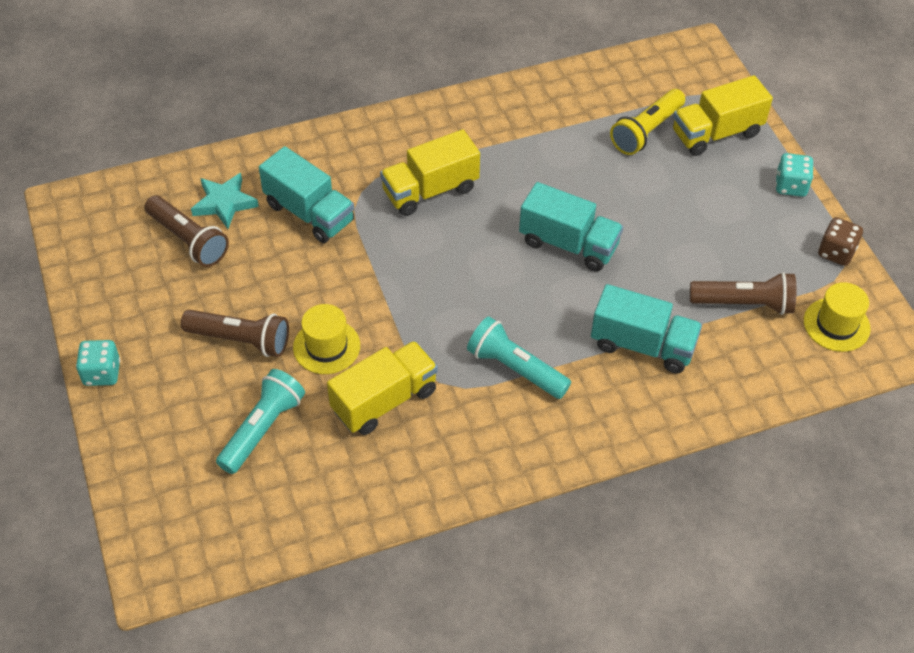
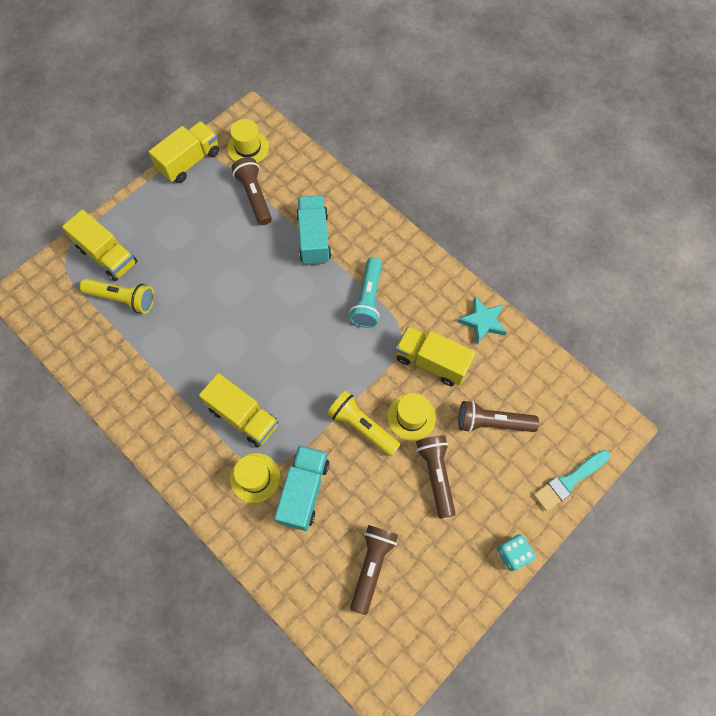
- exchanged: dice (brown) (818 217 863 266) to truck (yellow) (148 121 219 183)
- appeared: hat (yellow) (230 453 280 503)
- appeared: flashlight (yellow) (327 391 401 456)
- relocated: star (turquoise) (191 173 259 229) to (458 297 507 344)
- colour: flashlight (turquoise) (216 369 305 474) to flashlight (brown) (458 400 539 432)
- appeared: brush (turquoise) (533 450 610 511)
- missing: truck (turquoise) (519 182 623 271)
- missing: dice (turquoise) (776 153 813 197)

====================

- **Your objective**:
Only the lines from the first line of the data above through the line with "- relocated: star" should appear in the answer, retyped exactly, with every picture left out.

- **Exercise output**:
- exchanged: dice (brown) (818 217 863 266) to truck (yellow) (148 121 219 183)
- appeared: hat (yellow) (230 453 280 503)
- appeared: flashlight (yellow) (327 391 401 456)
- relocated: star (turquoise) (191 173 259 229) to (458 297 507 344)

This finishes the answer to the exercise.